### Listed entries
····················

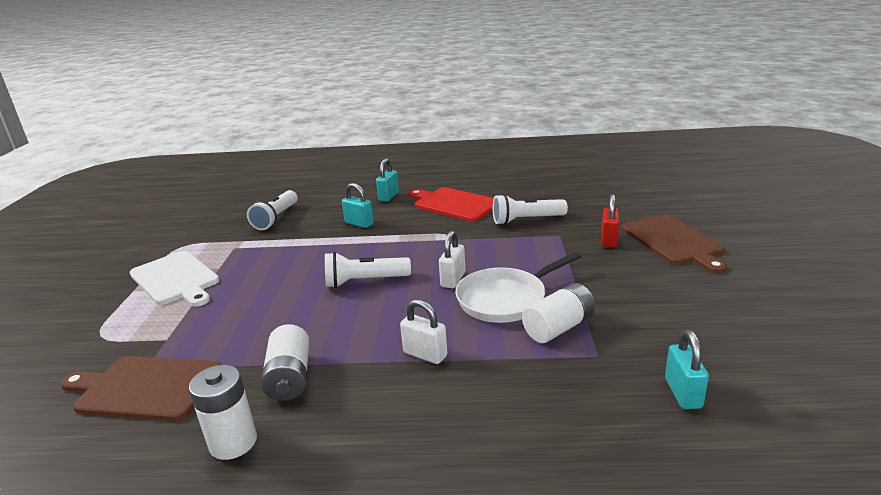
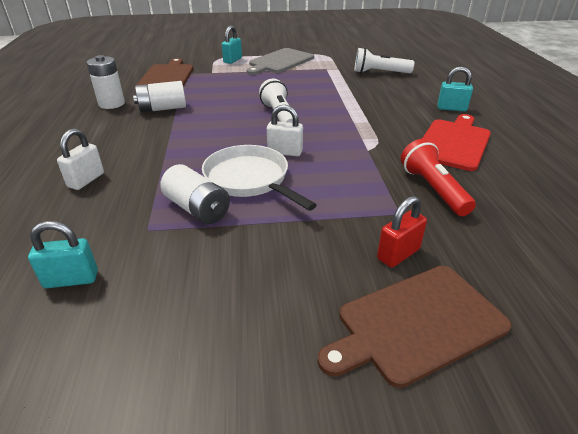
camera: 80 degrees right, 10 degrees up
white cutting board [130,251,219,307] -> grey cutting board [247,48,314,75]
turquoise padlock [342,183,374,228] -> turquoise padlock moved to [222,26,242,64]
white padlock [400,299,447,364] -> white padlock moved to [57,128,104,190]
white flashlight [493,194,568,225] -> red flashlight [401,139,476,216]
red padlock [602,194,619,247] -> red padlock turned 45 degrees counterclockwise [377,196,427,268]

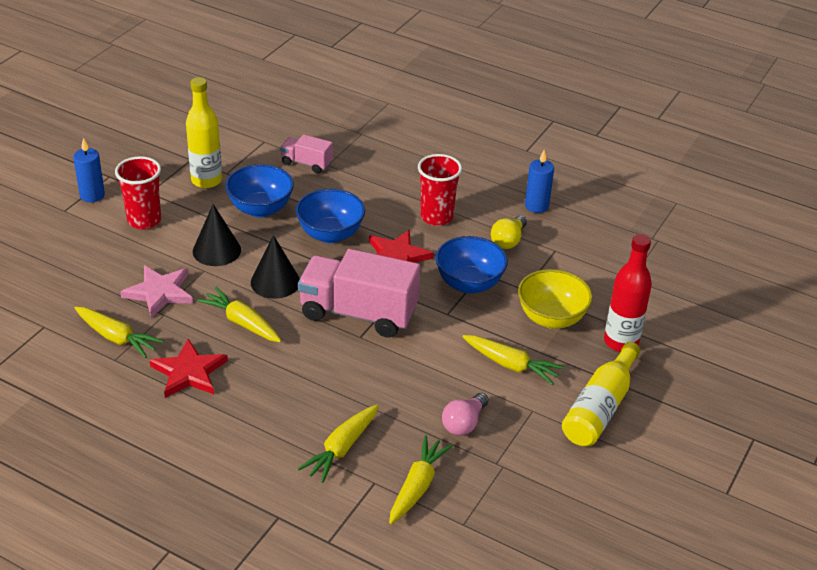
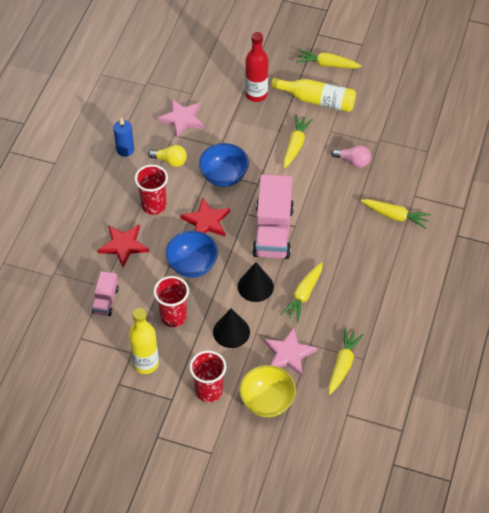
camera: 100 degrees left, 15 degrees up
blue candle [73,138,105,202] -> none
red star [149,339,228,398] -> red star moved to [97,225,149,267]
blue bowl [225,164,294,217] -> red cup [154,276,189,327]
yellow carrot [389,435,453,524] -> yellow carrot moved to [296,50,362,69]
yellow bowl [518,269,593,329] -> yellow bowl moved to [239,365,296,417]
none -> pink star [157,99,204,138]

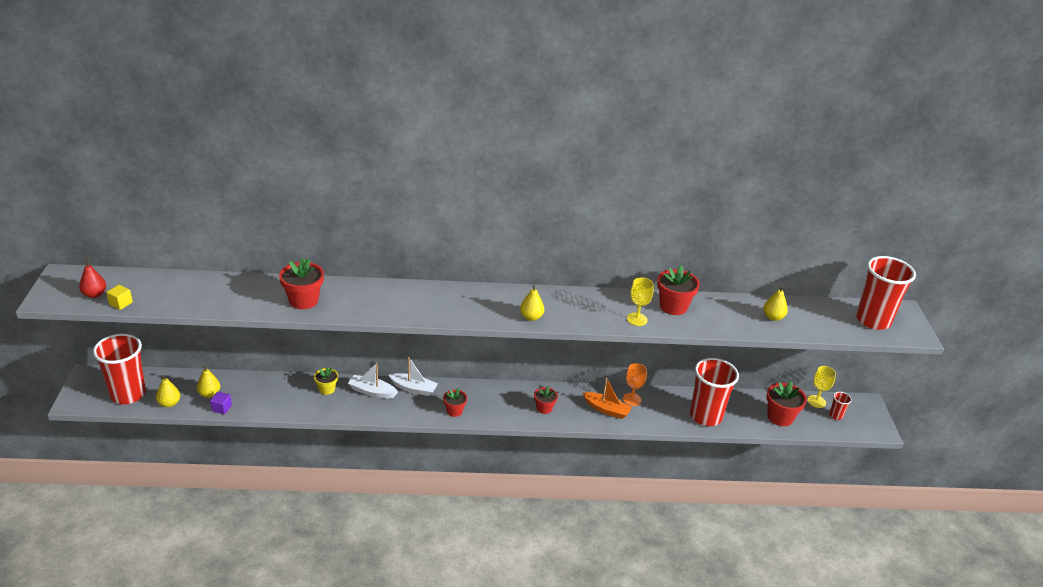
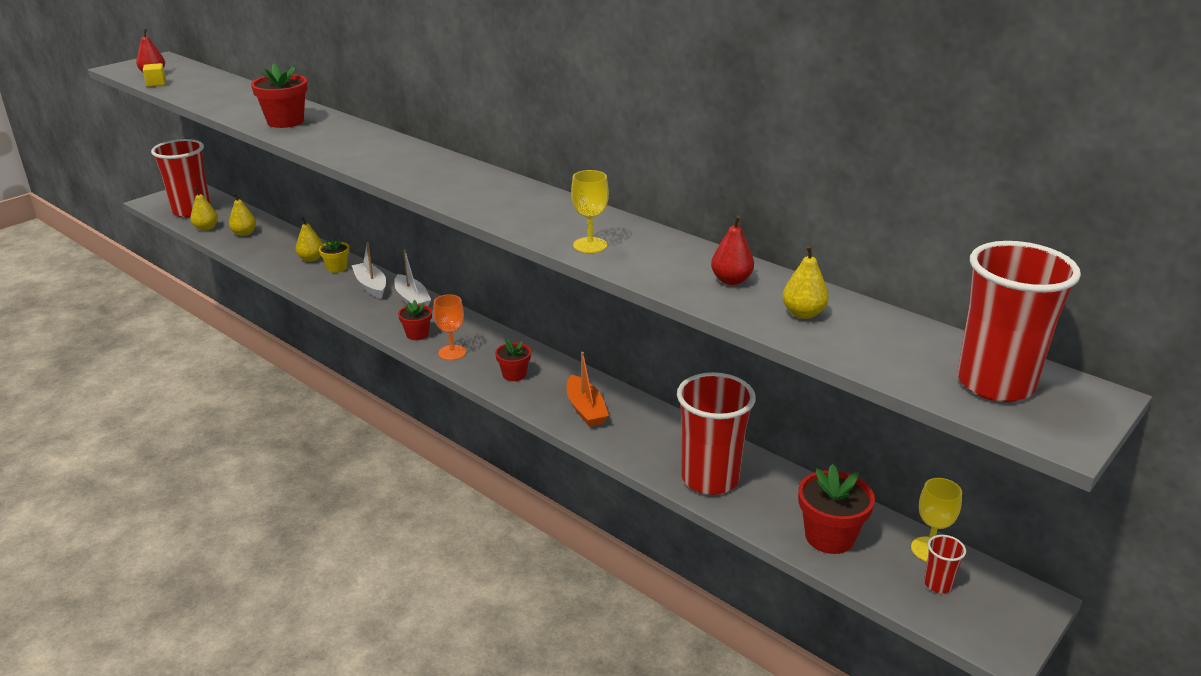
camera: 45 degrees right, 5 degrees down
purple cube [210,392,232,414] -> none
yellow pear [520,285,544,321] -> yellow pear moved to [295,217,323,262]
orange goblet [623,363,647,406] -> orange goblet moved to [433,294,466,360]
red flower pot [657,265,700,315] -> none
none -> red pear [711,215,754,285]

····················

### Action item
Pictures excluded, print only the lines from the one with "white padlock [400,299,447,364]" through the end of the entries above, exactly as written.

### Answer area
white padlock [400,299,447,364] -> white padlock moved to [57,128,104,190]
white flashlight [493,194,568,225] -> red flashlight [401,139,476,216]
red padlock [602,194,619,247] -> red padlock turned 45 degrees counterclockwise [377,196,427,268]

camera: 100 degrees left, 15 degrees up
blue candle [73,138,105,202] -> none
red star [149,339,228,398] -> red star moved to [97,225,149,267]
blue bowl [225,164,294,217] -> red cup [154,276,189,327]
yellow carrot [389,435,453,524] -> yellow carrot moved to [296,50,362,69]
yellow bowl [518,269,593,329] -> yellow bowl moved to [239,365,296,417]
none -> pink star [157,99,204,138]

camera: 45 degrees right, 5 degrees down
purple cube [210,392,232,414] -> none
yellow pear [520,285,544,321] -> yellow pear moved to [295,217,323,262]
orange goblet [623,363,647,406] -> orange goblet moved to [433,294,466,360]
red flower pot [657,265,700,315] -> none
none -> red pear [711,215,754,285]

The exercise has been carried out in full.